--- EXERCISE DATA Enclosed Below ---

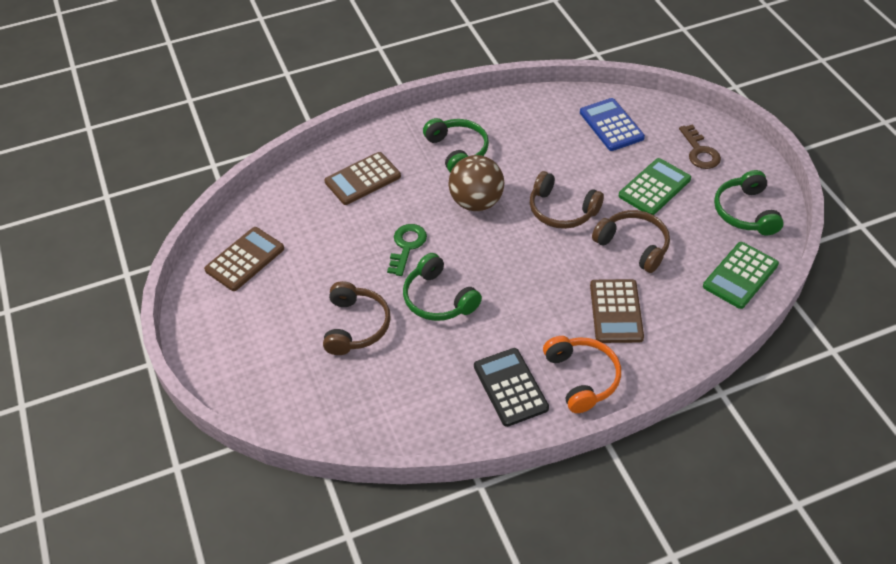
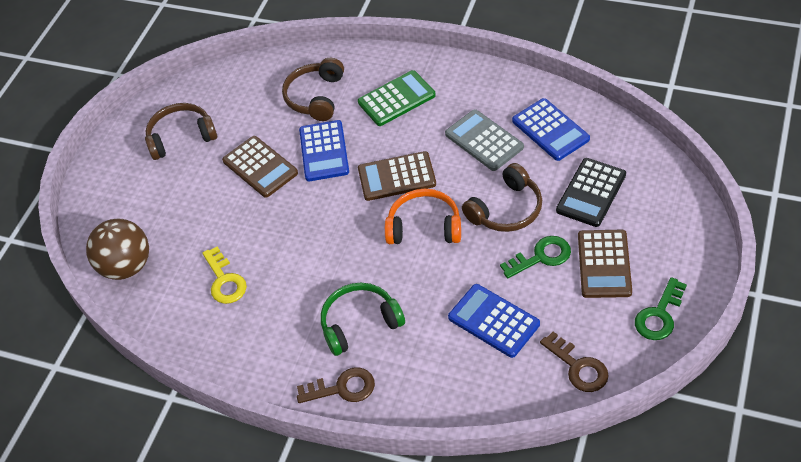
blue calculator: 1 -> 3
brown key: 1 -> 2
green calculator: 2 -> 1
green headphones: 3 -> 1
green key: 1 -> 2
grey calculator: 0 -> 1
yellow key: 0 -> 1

--- End of Enclosed EXERCISE DATA ---

**WHAT THE TASK REQUIRES:** Determine which lines above include the word "calculator", and report those lines in full.

**PROBLEM SOLUTION:**
blue calculator: 1 -> 3
green calculator: 2 -> 1
grey calculator: 0 -> 1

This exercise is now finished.